Look through the entries below and return all lines including the word "orange".
::: Supplied data :::
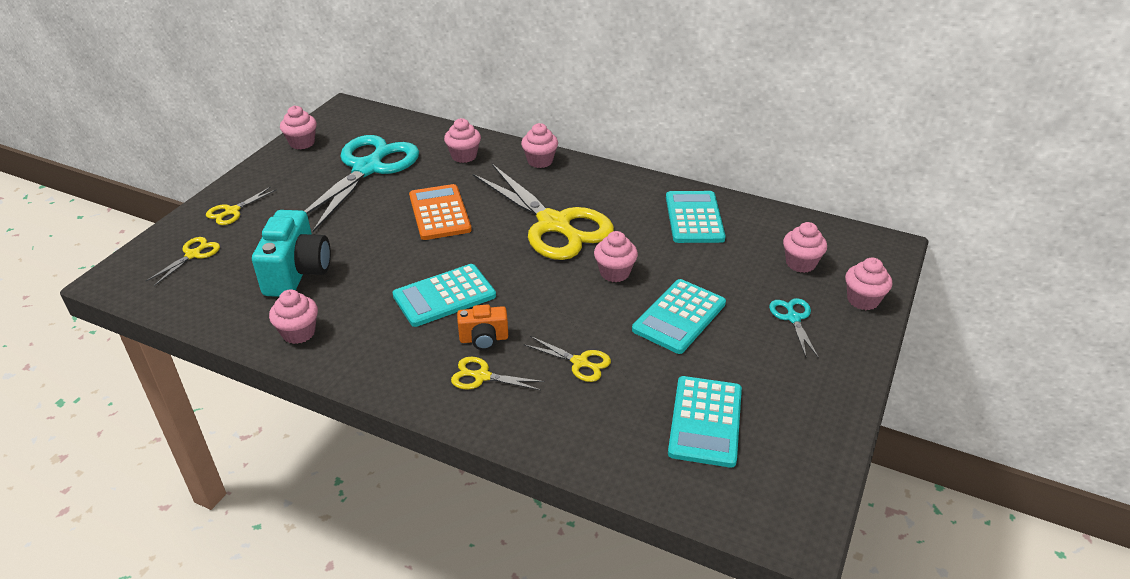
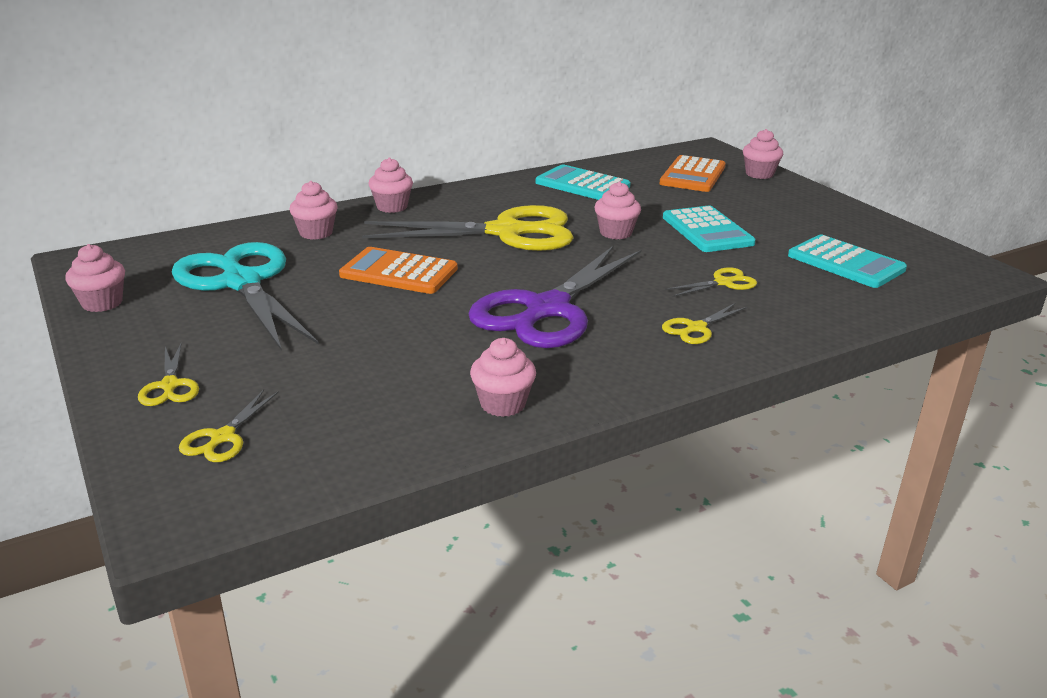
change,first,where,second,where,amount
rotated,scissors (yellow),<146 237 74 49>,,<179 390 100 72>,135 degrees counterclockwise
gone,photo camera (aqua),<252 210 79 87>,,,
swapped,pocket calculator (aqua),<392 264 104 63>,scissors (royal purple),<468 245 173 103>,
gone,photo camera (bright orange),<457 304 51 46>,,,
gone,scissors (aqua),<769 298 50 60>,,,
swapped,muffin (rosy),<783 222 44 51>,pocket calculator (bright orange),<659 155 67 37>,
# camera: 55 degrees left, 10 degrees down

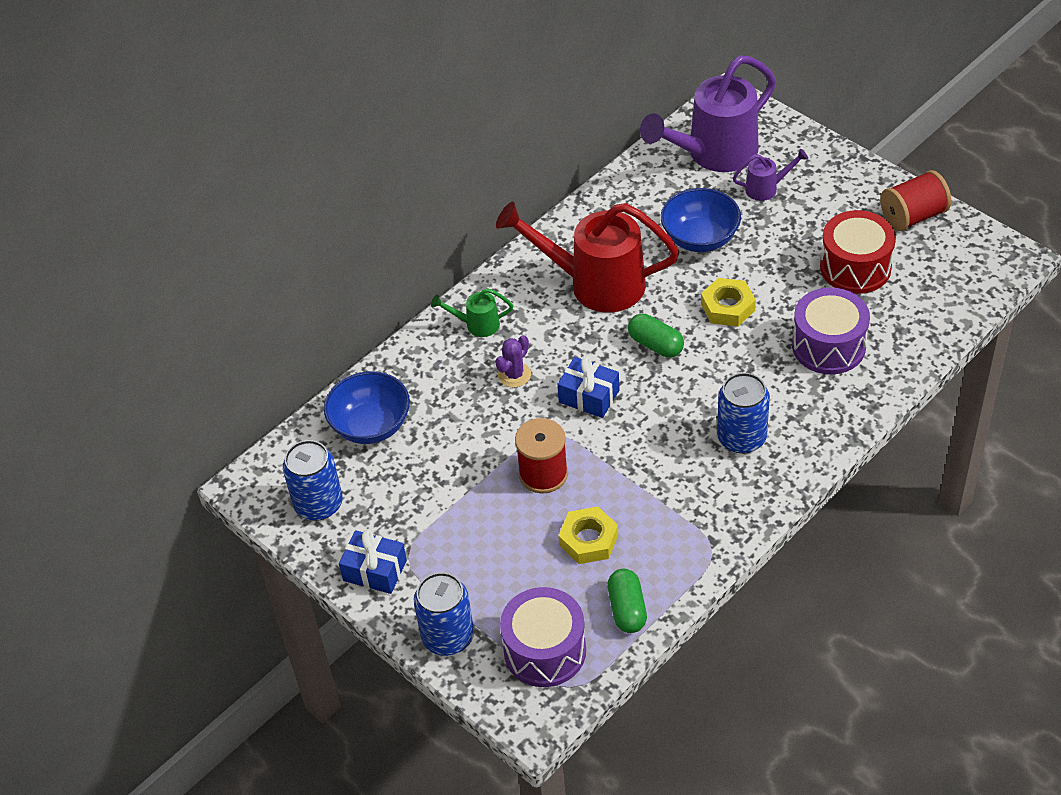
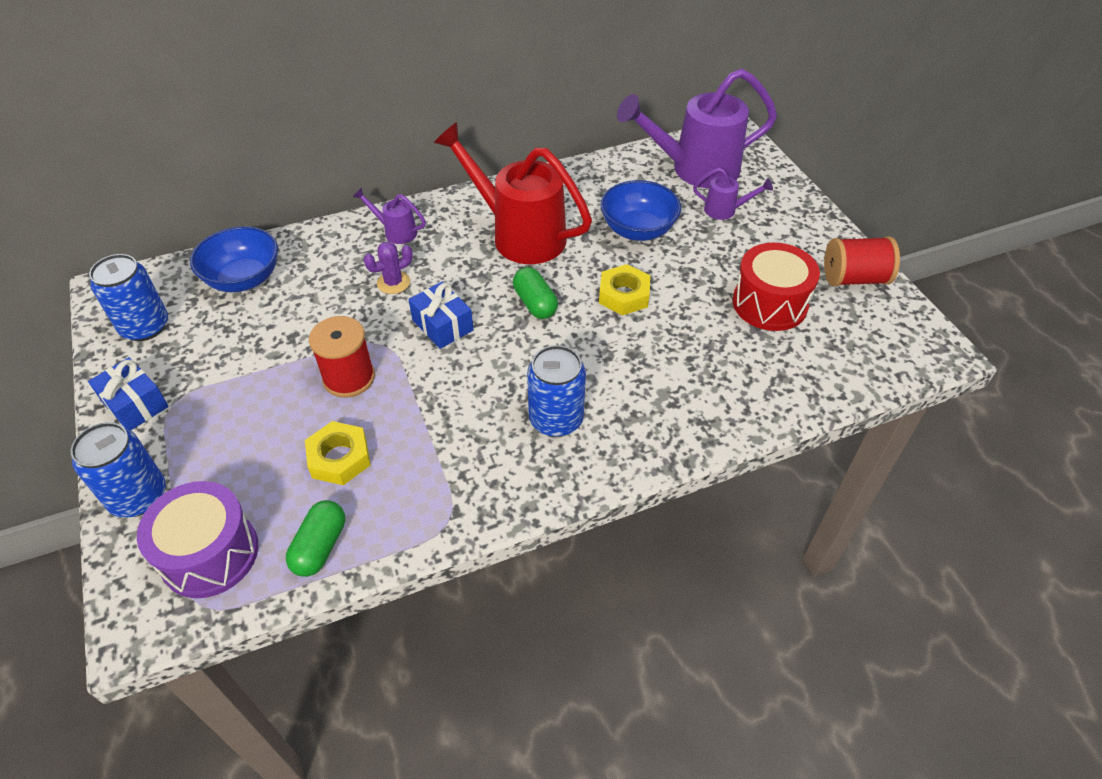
change,first,where,second,where,amount
repainted,sprinkling can (green),<431 288 82 49>,sprinkling can (royal purple),<353 188 73 56>,
gone,toy drum (royal purple),<792 287 78 87>,,,
# camera: 20 degrees right, 0 degrees up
:::
**Response below**.
gone,photo camera (bright orange),<457 304 51 46>,,,
swapped,muffin (rosy),<783 222 44 51>,pocket calculator (bright orange),<659 155 67 37>,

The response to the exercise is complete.